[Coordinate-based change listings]
□ □ □

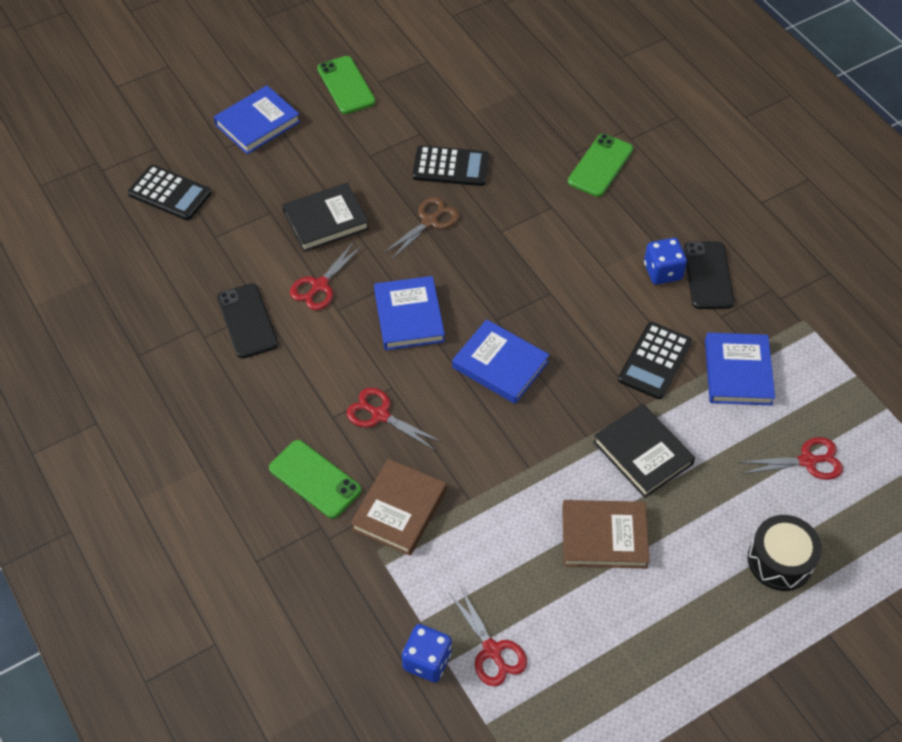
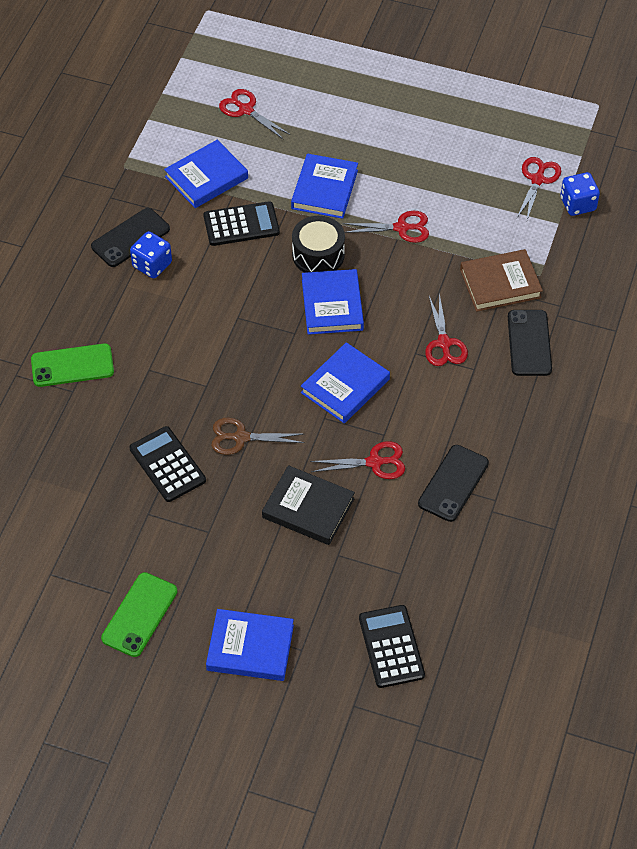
camera: 130 degrees left, 0 degrees up
(315, 479) = (529, 343): green phone -> black phone
(538, 481) = (402, 228): none -> red scissors
(604, 537) = (406, 173): brown book -> none
(643, 453) = (324, 189): black book -> blue book
(780, 561) = (334, 88): black drum -> black drum (318, 255)

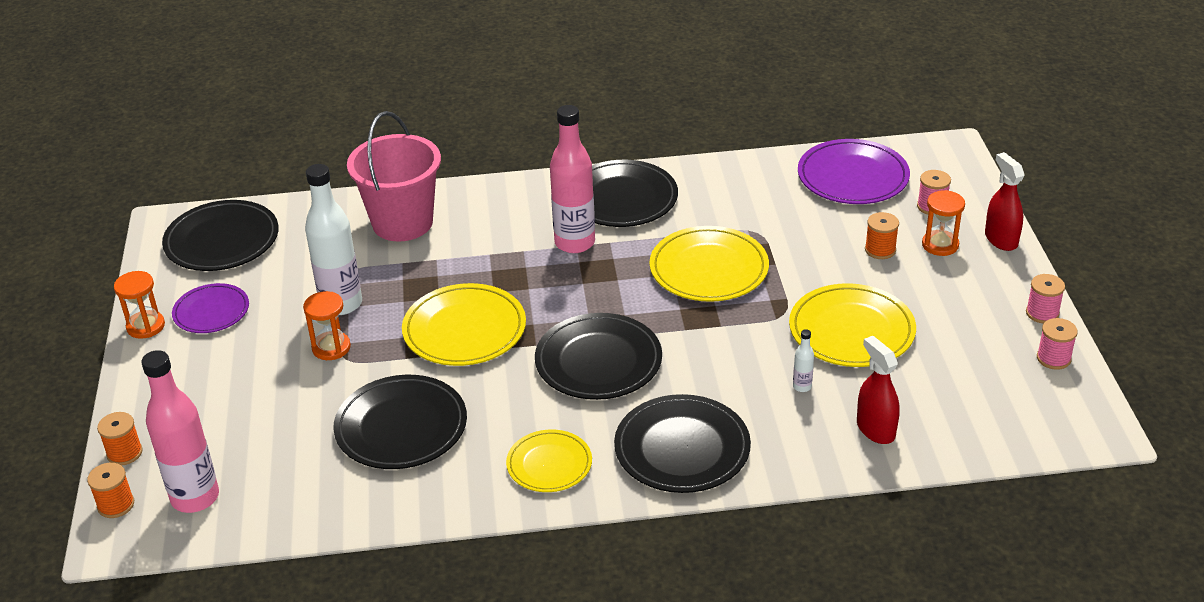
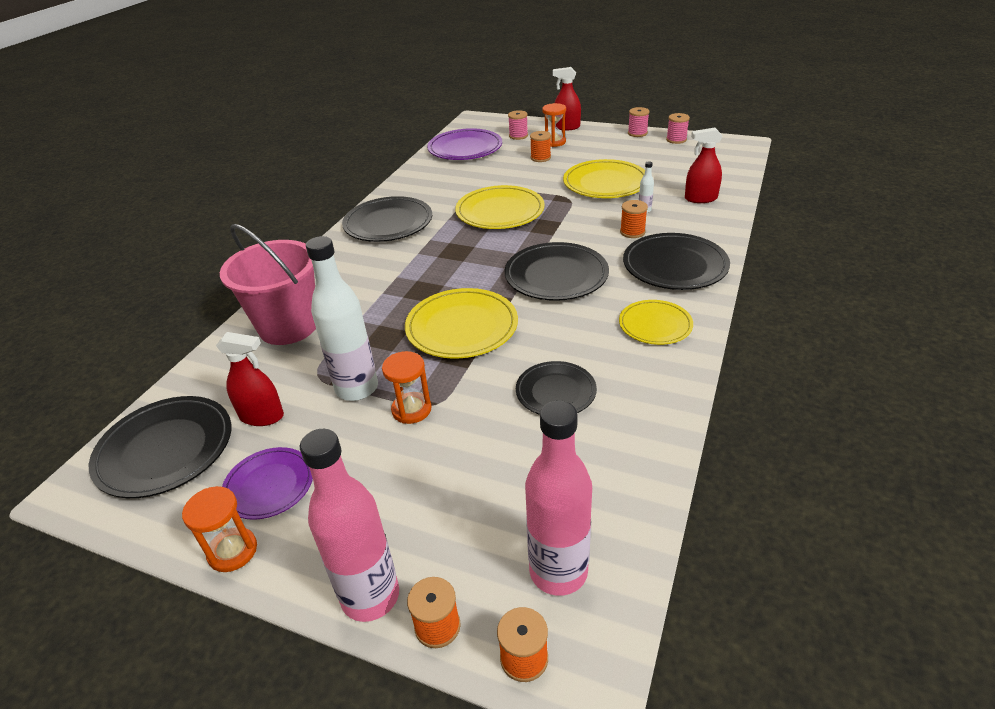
camera: 60 degrees left, 0 degrees up
(281, 269) = (262, 416): none -> red spray bottle
(401, 427) = (555, 392): black plate -> black plate, size x0.63
(574, 243) = (414, 253): pink bottle -> pink bottle (370, 596)
(738, 392) = (632, 232): none -> orange spool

□ □ □

__What to do__. The word "camera" appears in some of the lines above. Copy those lines.

__Completed task__.
camera: 130 degrees left, 0 degrees up
camera: 60 degrees left, 0 degrees up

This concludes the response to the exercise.